Please set down exactly the lines of the listing below from the line containing "(637, 445) = (231, 538): grey" through the line containing "(754, 100) = (614, 394): grey pan -> none", both lines included, leaving out all other lines.

Top of Given entries

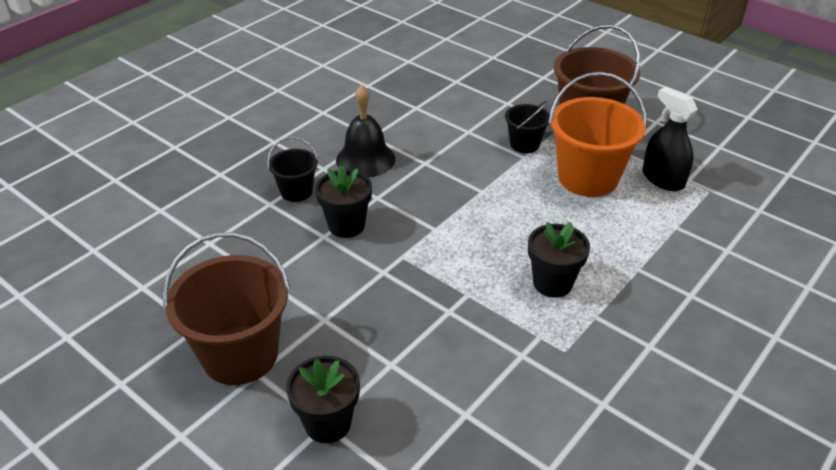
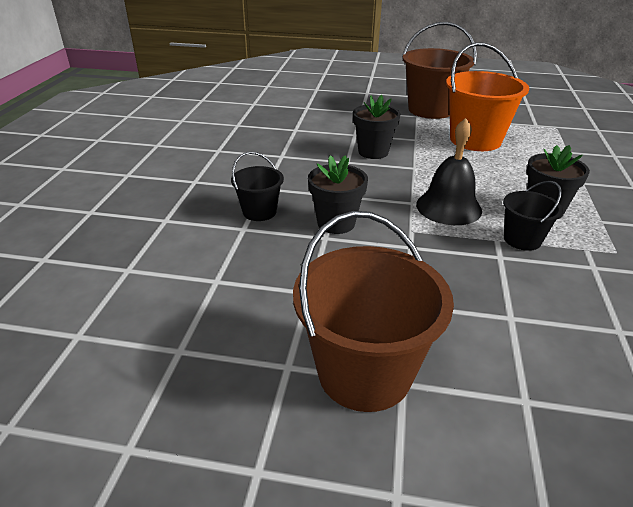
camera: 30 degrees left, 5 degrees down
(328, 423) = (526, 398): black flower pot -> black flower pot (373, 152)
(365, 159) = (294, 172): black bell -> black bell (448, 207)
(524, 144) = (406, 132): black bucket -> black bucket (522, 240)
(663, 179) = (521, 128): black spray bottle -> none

Bottom of Given entries
Top of Given entries

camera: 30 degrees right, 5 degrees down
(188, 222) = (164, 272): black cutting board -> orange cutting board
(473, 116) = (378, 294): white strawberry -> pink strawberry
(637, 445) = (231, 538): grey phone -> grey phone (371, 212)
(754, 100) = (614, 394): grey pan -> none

Bottom of Given entries
Top of Given entries

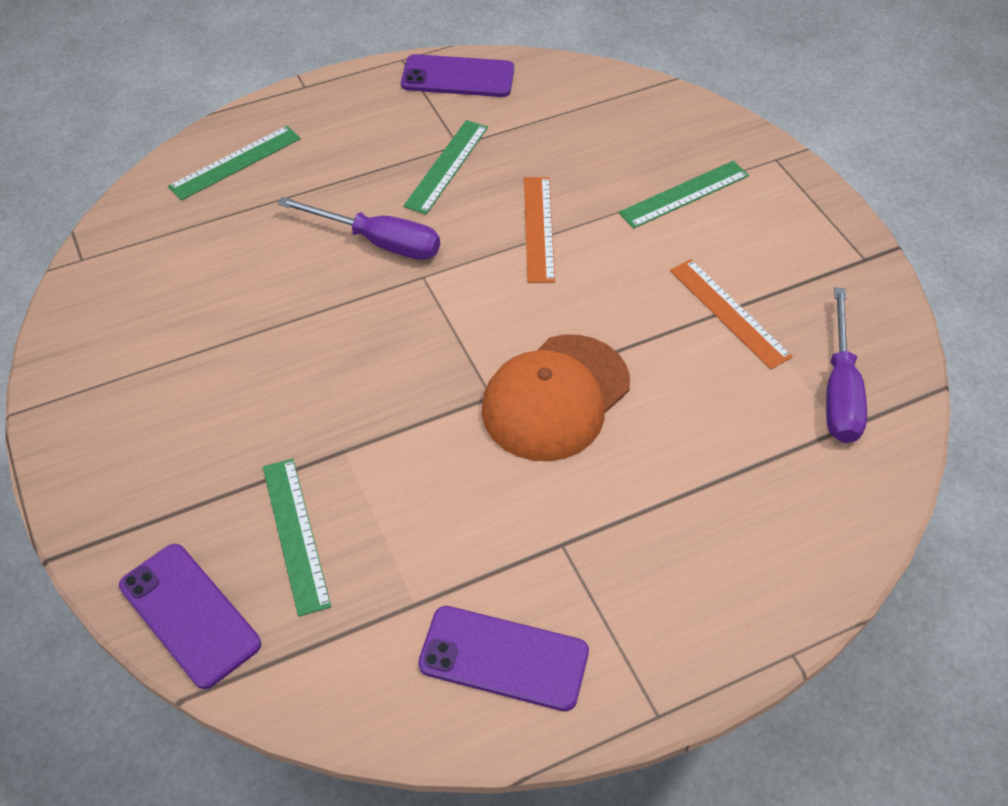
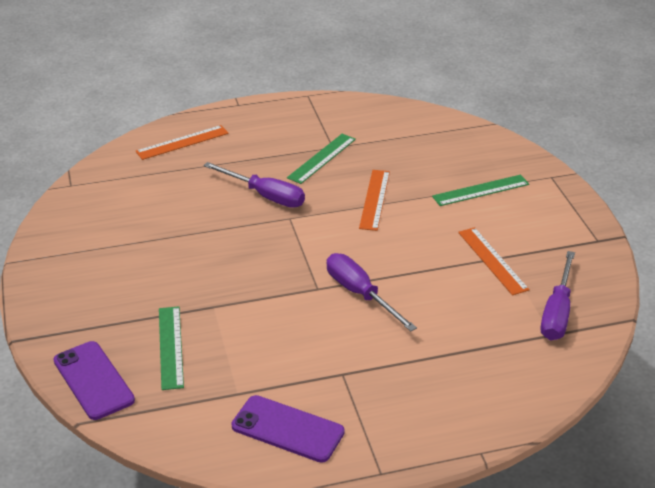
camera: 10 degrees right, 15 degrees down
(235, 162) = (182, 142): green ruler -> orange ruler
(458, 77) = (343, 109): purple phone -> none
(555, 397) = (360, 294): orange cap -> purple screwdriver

Bottom of Given entries

Task answer>
(637, 445) = (231, 538): grey phone -> grey phone (371, 212)
(754, 100) = (614, 394): grey pan -> none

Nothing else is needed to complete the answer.